What is required. Write out the entries below exactly, starting at the first line and stopping after the line that contains "orange calculator [71,287,209,358]"; skip all pictures.

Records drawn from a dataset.

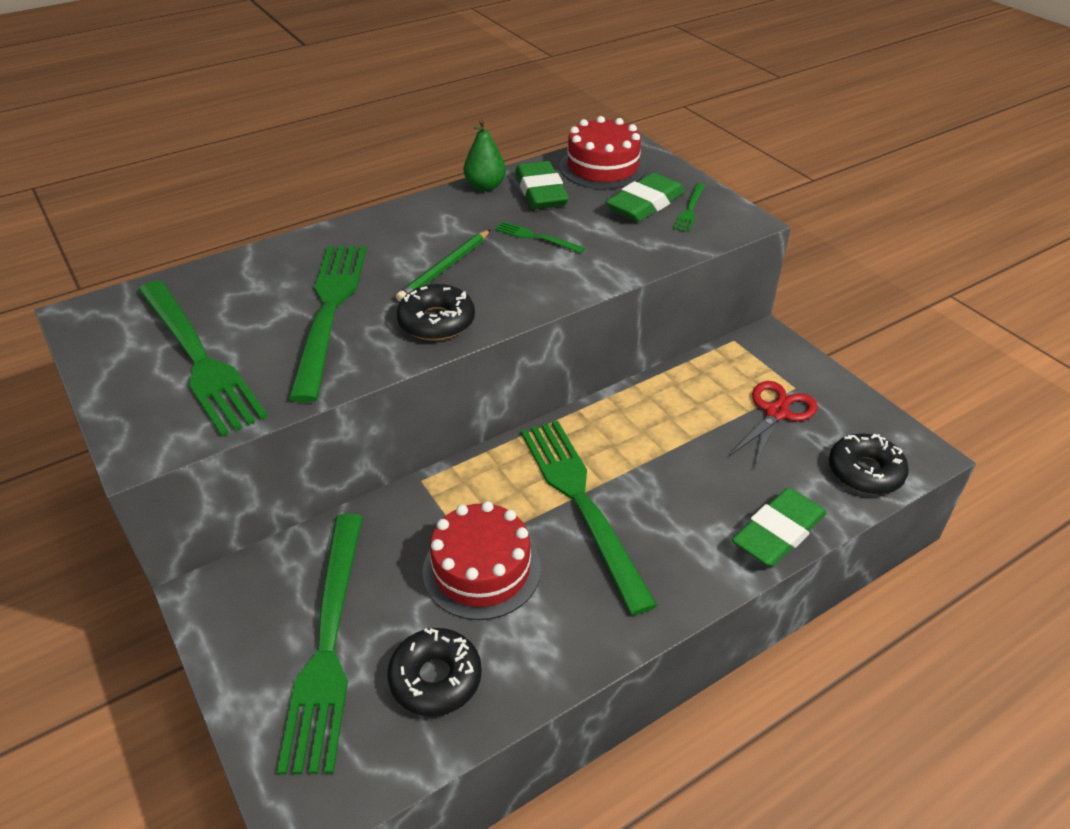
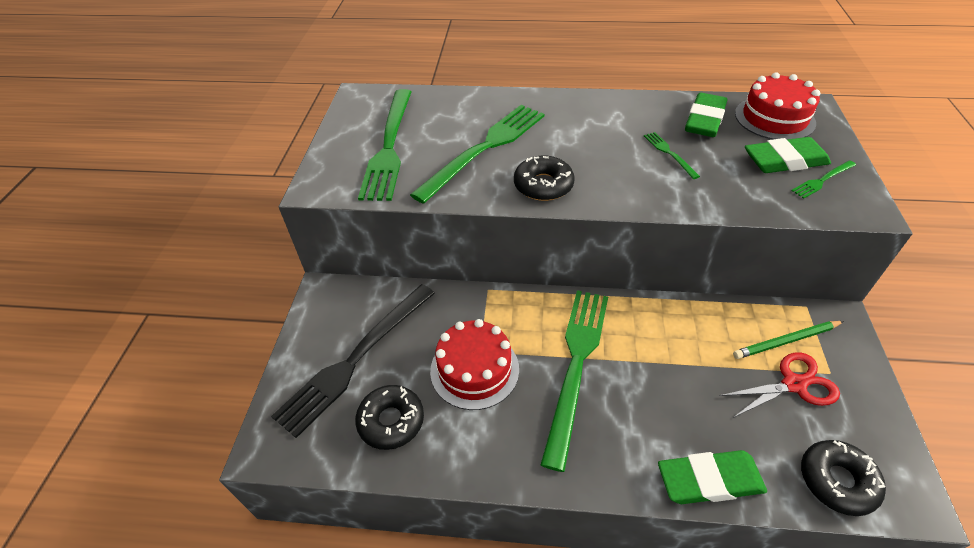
camera: 40 degrees right, 5 degrees up
green fork [277,514,363,775] -> black fork [271,284,435,438]
green pencil [396,229,491,302] -> green pencil moved to [733,321,844,359]
green pear [463,119,506,191] -> none

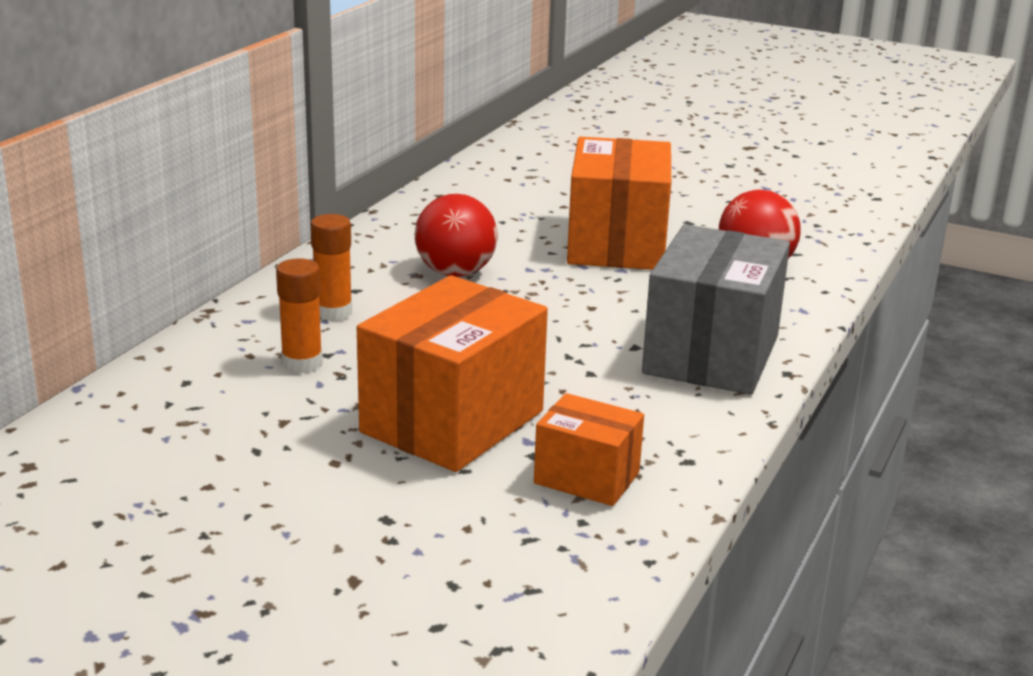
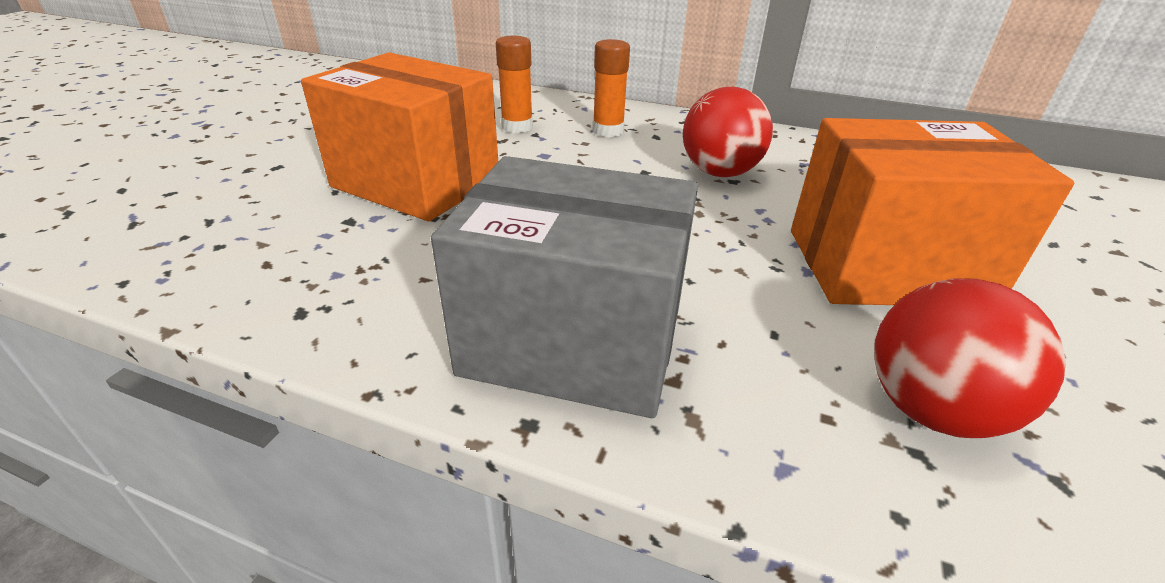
camera: 85 degrees right, 10 degrees up
orange box [534,393,644,506] -> none

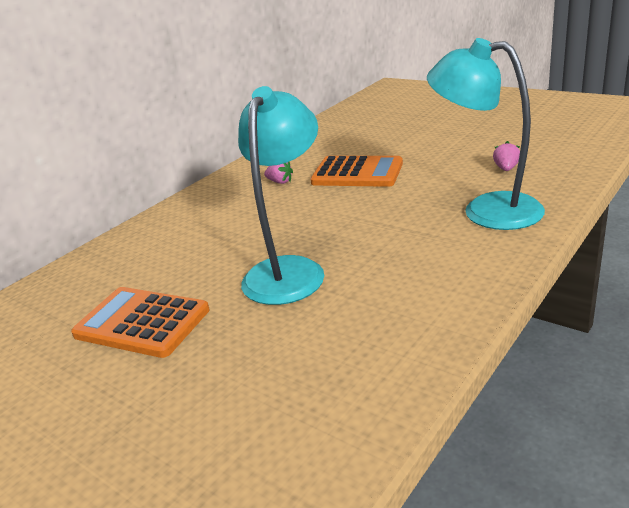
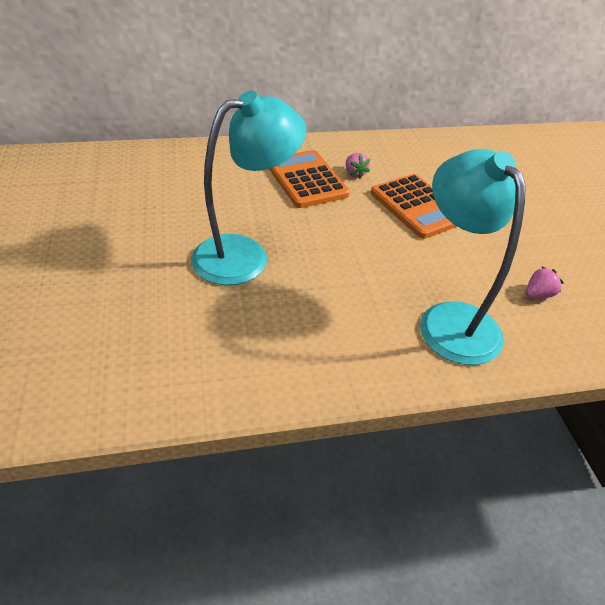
camera: 35 degrees right, 15 degrees up
orange calculator [71,287,209,358] -> orange calculator moved to [269,150,350,208]

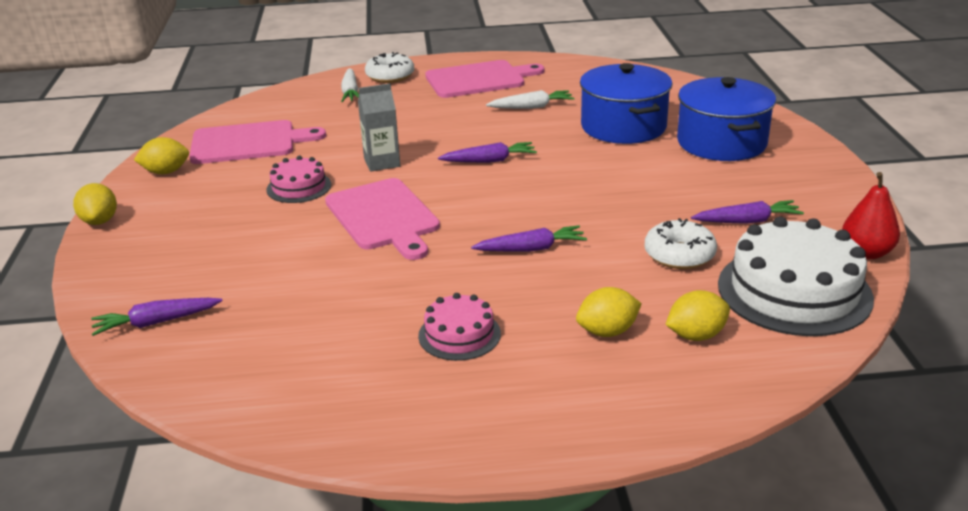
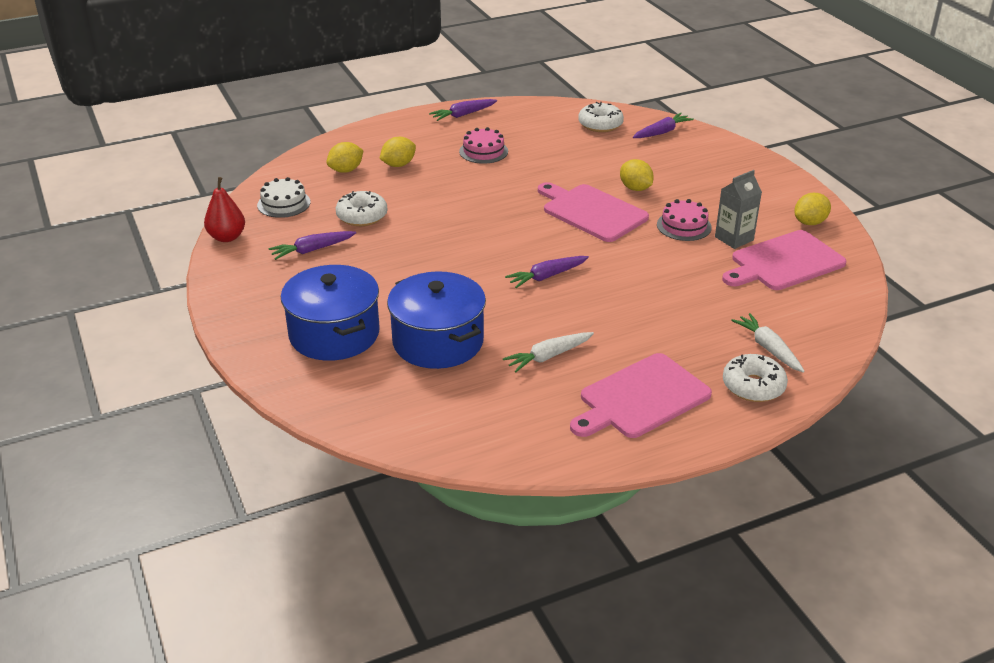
camera: 160 degrees right, 5 degrees up
yellow lemon [73,183,117,225] -> yellow lemon moved to [620,159,654,191]
grey carton [358,84,400,172] -> grey carton moved to [715,170,762,249]
purple carrot [471,225,587,252] -> purple carrot moved to [429,99,497,121]
white cake [718,216,874,336] -> white cake [257,177,311,218], size x0.53
none -> white donut [578,102,624,132]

Output of the task.
camera: 40 degrees right, 5 degrees up
green fork [277,514,363,775] -> black fork [271,284,435,438]
green pencil [396,229,491,302] -> green pencil moved to [733,321,844,359]
green pear [463,119,506,191] -> none

camera: 85 degrees right, 10 degrees up
orange box [534,393,644,506] -> none

camera: 35 degrees right, 15 degrees up
orange calculator [71,287,209,358] -> orange calculator moved to [269,150,350,208]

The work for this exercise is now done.